--- begin Supplied data ---
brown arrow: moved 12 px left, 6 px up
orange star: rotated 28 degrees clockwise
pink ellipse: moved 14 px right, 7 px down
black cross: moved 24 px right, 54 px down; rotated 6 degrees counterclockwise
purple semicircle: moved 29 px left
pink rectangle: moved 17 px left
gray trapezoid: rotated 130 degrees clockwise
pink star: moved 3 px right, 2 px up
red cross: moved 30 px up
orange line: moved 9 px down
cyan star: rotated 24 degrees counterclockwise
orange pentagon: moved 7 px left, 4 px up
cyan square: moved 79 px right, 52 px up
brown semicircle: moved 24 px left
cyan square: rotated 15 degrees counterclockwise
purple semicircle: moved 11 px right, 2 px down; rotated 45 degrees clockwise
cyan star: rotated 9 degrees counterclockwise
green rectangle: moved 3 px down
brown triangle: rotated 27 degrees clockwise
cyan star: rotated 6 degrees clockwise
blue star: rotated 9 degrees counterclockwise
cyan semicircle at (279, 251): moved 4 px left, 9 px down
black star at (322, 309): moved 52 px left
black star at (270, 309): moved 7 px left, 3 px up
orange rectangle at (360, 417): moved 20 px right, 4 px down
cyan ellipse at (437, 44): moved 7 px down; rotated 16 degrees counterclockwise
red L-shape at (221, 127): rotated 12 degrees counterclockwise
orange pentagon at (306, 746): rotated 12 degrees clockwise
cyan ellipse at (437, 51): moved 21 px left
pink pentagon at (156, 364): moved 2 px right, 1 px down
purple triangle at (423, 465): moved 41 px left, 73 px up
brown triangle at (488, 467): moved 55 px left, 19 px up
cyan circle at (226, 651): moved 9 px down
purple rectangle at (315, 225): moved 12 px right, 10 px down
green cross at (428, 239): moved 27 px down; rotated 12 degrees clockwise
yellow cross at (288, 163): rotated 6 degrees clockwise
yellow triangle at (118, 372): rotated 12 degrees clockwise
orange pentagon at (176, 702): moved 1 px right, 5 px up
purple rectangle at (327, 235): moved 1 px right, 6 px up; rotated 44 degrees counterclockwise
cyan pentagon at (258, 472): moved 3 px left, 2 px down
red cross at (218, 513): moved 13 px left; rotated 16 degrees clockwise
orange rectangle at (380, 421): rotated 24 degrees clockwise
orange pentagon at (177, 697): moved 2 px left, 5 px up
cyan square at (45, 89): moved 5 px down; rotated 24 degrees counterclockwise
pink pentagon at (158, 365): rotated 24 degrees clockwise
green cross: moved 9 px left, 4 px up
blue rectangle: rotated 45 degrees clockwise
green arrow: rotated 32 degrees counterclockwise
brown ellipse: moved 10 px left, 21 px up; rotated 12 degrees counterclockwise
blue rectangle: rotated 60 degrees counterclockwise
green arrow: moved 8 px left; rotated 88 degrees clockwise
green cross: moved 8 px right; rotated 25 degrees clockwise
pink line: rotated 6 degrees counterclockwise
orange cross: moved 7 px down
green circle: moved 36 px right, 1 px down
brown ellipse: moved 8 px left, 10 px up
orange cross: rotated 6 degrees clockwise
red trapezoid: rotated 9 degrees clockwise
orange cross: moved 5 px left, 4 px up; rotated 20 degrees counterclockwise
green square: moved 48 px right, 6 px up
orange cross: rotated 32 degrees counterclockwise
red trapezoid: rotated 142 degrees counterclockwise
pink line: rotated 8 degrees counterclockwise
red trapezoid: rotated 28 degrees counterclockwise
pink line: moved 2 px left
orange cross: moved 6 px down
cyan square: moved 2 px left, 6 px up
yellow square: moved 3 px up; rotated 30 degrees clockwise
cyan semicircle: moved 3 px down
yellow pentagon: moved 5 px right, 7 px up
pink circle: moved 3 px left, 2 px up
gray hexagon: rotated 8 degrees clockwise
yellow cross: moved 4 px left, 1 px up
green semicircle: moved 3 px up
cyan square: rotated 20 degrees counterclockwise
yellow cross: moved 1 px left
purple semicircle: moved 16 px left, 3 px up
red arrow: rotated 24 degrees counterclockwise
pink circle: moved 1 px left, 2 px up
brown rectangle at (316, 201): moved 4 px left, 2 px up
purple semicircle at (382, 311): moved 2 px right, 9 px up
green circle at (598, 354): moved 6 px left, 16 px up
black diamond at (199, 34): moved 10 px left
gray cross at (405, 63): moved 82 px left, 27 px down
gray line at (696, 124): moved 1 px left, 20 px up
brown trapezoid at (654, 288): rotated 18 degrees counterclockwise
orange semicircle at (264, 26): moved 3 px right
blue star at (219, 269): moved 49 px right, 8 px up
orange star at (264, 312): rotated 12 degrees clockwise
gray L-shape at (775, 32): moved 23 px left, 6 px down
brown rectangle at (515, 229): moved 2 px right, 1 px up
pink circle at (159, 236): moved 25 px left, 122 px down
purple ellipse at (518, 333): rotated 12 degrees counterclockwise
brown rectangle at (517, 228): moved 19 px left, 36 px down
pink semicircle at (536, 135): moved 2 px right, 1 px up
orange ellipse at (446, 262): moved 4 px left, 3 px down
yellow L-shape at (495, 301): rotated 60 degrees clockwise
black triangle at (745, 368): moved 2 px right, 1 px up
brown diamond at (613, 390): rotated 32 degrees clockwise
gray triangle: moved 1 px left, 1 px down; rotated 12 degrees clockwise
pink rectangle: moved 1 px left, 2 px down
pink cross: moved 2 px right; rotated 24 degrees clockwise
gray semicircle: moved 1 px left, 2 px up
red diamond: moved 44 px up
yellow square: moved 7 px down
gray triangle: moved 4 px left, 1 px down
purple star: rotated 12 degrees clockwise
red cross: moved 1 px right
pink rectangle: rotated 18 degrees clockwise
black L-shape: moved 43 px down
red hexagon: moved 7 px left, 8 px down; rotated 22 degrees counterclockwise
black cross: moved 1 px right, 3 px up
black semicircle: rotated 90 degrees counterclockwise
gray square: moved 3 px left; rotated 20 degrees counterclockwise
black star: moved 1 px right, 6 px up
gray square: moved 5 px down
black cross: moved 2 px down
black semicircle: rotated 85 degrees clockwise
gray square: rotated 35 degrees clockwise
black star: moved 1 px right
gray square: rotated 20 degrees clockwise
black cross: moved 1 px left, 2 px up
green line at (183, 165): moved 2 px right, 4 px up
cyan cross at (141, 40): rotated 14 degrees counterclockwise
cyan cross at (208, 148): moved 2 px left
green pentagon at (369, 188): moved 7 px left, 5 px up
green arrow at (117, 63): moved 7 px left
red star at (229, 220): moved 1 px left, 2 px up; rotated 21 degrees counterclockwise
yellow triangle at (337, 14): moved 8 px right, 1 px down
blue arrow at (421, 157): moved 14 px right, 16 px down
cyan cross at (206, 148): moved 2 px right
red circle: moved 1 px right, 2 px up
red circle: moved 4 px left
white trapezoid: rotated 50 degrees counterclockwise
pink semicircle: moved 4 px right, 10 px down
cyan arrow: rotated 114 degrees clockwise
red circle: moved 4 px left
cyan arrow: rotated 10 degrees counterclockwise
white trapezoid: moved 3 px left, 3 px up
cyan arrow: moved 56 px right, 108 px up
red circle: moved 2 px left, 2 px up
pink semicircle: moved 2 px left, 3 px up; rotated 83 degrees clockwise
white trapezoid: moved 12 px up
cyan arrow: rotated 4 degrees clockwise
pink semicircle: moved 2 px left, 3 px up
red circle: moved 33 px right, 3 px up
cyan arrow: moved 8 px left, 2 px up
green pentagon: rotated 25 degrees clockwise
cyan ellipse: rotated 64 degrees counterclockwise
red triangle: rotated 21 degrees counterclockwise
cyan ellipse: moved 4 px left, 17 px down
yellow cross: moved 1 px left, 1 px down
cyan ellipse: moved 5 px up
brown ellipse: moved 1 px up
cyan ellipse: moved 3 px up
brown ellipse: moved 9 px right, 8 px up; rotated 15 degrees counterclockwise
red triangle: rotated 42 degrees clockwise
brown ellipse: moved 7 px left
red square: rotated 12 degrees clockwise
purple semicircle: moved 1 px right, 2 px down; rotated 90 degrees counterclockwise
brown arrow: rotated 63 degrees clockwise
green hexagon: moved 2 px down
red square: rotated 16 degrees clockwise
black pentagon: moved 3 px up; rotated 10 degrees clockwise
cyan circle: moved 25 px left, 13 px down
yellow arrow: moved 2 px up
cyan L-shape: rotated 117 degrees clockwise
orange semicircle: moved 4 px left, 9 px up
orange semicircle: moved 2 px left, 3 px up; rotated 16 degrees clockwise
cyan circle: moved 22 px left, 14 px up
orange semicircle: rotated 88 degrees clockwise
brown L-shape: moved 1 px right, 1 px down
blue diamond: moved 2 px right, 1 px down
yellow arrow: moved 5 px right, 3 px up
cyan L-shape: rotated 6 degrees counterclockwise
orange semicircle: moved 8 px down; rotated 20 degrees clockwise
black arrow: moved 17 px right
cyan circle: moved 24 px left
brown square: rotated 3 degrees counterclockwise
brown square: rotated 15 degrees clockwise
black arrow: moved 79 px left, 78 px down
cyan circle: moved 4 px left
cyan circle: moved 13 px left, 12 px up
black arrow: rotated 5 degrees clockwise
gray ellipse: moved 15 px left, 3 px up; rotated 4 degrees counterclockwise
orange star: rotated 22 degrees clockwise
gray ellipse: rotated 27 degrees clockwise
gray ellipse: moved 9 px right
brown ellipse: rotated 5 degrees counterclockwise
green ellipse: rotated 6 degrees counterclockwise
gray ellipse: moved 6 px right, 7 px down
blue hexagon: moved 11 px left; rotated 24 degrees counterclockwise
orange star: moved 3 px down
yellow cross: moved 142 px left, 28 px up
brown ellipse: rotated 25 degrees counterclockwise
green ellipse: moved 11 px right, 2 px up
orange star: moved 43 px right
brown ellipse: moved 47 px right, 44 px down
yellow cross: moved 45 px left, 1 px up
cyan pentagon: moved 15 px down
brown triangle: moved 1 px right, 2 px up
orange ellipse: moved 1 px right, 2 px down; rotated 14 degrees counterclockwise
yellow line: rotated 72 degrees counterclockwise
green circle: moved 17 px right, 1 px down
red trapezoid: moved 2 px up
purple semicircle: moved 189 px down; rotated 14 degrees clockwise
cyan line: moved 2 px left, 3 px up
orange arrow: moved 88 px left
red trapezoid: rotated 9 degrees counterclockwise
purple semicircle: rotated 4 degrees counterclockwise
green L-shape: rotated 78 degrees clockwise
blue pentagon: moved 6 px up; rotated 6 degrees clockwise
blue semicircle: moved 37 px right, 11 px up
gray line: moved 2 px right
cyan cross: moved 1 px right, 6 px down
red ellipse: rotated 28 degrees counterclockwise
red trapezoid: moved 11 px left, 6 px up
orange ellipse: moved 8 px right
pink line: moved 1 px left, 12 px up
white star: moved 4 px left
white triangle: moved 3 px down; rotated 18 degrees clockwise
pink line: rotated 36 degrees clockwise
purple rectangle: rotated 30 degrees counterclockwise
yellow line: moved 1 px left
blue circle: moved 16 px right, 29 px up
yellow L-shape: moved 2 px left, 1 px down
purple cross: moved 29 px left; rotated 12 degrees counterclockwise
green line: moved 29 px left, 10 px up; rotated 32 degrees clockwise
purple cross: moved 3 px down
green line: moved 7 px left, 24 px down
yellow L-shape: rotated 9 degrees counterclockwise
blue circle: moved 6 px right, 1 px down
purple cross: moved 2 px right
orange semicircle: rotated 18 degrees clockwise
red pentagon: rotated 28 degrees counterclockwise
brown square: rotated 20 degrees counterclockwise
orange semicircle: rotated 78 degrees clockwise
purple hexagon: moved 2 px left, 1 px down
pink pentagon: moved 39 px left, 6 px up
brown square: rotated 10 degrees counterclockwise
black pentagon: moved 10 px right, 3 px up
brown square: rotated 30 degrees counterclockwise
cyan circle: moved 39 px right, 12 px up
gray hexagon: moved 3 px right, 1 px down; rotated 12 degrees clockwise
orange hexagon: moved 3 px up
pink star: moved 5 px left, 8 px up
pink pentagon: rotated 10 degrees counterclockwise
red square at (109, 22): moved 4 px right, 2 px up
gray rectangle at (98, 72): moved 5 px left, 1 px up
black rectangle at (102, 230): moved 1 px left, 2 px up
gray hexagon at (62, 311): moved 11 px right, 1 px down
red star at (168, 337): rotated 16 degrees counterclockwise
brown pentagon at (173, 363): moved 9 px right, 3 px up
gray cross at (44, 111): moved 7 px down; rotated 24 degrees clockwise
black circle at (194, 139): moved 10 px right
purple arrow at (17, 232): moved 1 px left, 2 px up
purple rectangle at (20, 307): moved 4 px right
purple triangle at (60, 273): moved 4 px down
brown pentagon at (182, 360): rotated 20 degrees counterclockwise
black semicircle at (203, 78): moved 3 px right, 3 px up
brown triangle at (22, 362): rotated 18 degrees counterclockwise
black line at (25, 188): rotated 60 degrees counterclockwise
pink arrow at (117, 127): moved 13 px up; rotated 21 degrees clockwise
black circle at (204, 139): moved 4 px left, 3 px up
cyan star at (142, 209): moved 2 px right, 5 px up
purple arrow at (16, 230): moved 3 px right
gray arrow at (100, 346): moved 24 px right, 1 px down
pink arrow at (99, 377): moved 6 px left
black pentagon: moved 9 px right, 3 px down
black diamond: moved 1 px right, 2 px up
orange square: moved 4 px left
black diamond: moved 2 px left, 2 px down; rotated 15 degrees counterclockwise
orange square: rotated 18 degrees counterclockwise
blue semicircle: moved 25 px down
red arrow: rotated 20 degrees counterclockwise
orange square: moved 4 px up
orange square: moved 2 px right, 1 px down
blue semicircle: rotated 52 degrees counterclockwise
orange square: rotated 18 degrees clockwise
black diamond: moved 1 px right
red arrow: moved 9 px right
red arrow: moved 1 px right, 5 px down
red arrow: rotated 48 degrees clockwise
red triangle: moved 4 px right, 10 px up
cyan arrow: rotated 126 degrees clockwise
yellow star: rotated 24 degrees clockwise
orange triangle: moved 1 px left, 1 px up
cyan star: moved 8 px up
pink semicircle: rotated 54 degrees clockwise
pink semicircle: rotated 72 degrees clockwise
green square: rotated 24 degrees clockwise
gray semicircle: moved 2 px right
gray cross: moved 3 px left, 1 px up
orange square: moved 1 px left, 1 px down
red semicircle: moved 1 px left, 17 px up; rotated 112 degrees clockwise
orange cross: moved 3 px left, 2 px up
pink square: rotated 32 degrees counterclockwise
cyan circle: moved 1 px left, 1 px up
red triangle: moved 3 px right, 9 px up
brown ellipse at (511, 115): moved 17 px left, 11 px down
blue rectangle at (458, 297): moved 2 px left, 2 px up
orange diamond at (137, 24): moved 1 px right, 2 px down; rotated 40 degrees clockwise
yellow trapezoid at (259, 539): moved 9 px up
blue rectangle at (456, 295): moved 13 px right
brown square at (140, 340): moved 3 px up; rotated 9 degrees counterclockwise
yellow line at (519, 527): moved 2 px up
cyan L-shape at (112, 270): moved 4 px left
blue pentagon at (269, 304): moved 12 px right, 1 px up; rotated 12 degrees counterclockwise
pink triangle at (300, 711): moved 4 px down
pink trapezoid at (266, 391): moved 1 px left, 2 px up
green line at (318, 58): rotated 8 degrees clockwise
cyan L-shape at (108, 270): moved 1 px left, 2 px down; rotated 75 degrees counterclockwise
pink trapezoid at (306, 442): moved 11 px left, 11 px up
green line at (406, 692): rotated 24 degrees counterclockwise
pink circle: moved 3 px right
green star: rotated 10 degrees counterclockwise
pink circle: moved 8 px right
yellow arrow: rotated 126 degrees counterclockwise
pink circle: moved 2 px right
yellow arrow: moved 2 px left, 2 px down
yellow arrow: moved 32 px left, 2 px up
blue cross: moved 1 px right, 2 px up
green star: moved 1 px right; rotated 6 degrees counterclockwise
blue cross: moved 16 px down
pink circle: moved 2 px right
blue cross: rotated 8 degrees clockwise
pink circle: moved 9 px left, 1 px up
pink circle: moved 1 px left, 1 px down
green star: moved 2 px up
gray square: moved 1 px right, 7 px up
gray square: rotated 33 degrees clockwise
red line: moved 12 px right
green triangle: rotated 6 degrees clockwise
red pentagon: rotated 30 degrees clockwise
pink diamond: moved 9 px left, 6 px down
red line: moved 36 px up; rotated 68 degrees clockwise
--- end Supplied data ---
Goal of the exercise: Rewrite everything from the start of the entries down to and including the line containing "brown semicircle: moved 24 px left" as a JSON list of strings, with one string per line and blank lines omitted.

Answer in full:
[
  "brown arrow: moved 12 px left, 6 px up",
  "orange star: rotated 28 degrees clockwise",
  "pink ellipse: moved 14 px right, 7 px down",
  "black cross: moved 24 px right, 54 px down; rotated 6 degrees counterclockwise",
  "purple semicircle: moved 29 px left",
  "pink rectangle: moved 17 px left",
  "gray trapezoid: rotated 130 degrees clockwise",
  "pink star: moved 3 px right, 2 px up",
  "red cross: moved 30 px up",
  "orange line: moved 9 px down",
  "cyan star: rotated 24 degrees counterclockwise",
  "orange pentagon: moved 7 px left, 4 px up",
  "cyan square: moved 79 px right, 52 px up",
  "brown semicircle: moved 24 px left"
]